[[ Provided data, beginning ]]

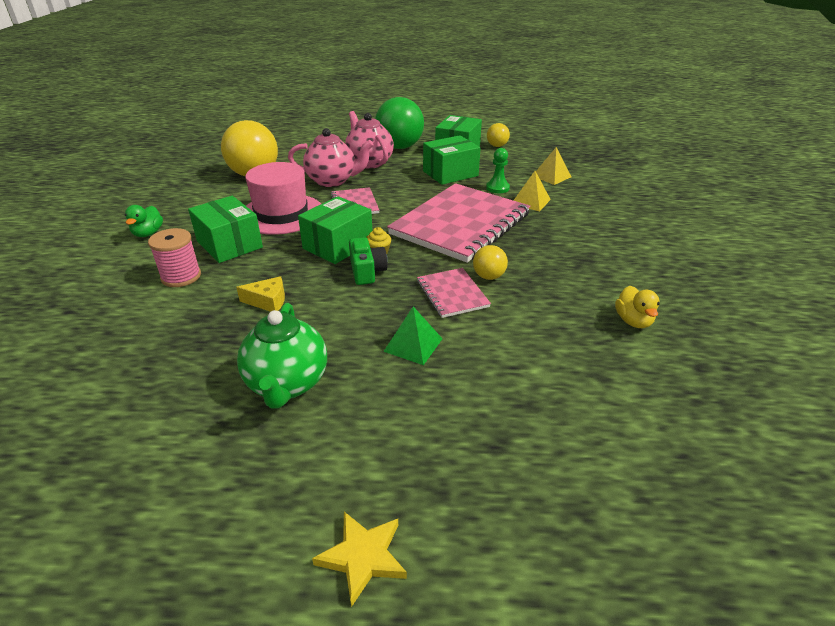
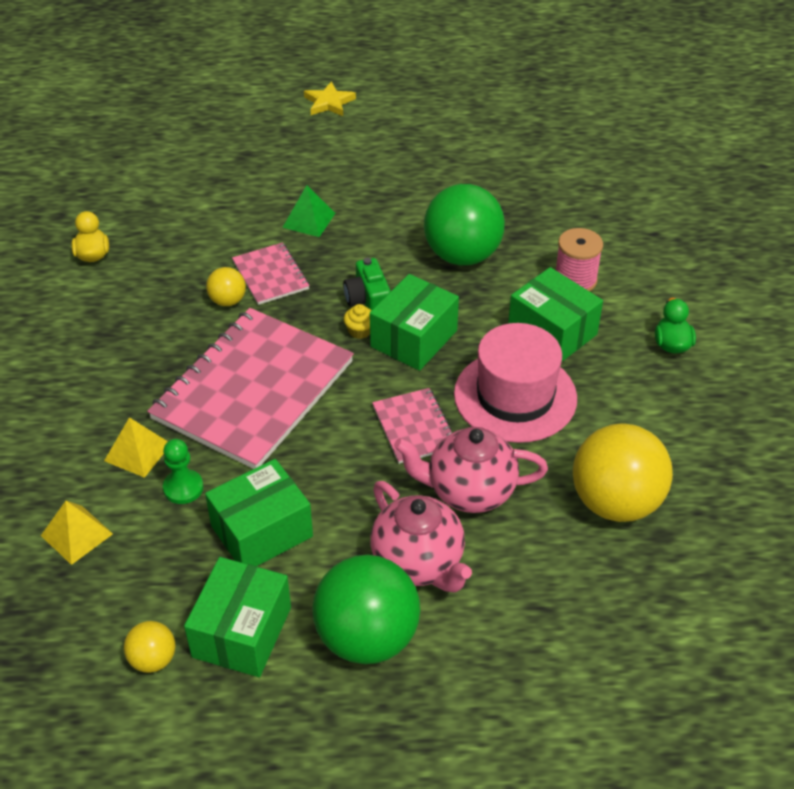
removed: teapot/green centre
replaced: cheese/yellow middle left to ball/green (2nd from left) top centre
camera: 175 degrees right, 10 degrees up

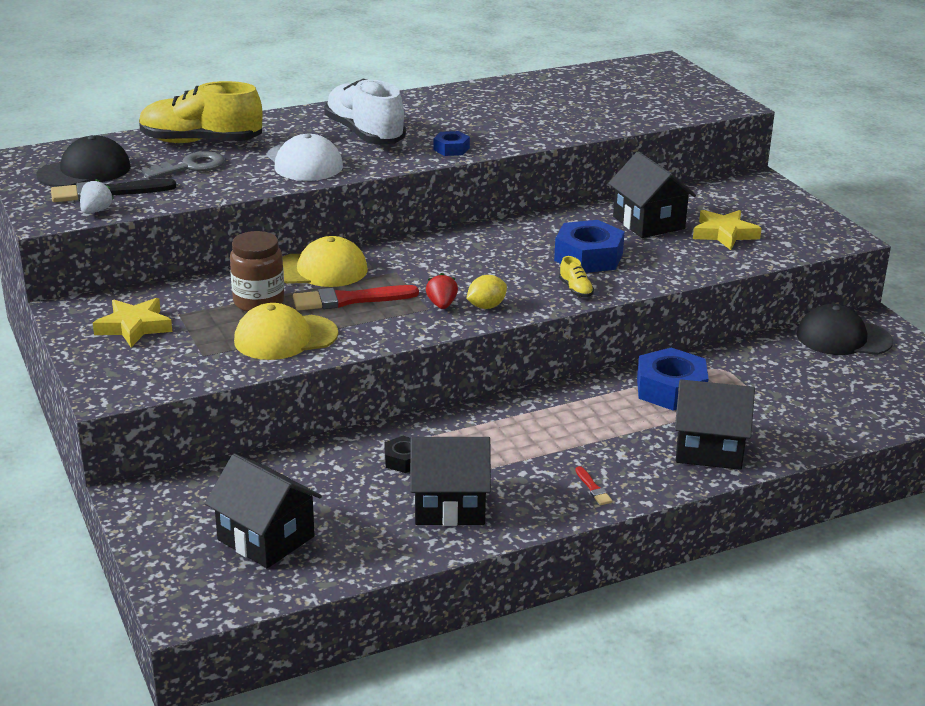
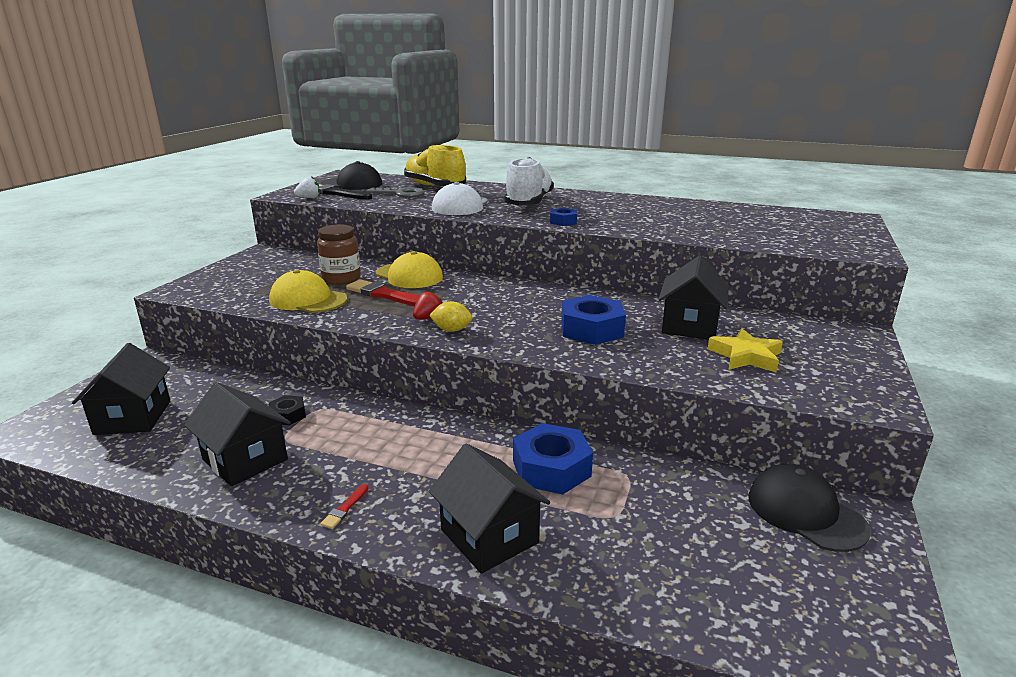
removed: star/yellow (1st from left) middle left; shoe/yellow (2nd from left) centre
camera: 45 degrees right, 5 degrees down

[[ Provided data, end ]]

◆ Required action
The preceding entries are to be written out again exactly, with the pictures removed.

◆ Task response
removed: teapot/green centre
replaced: cheese/yellow middle left to ball/green (2nd from left) top centre
camera: 175 degrees right, 10 degrees up

removed: star/yellow (1st from left) middle left; shoe/yellow (2nd from left) centre
camera: 45 degrees right, 5 degrees down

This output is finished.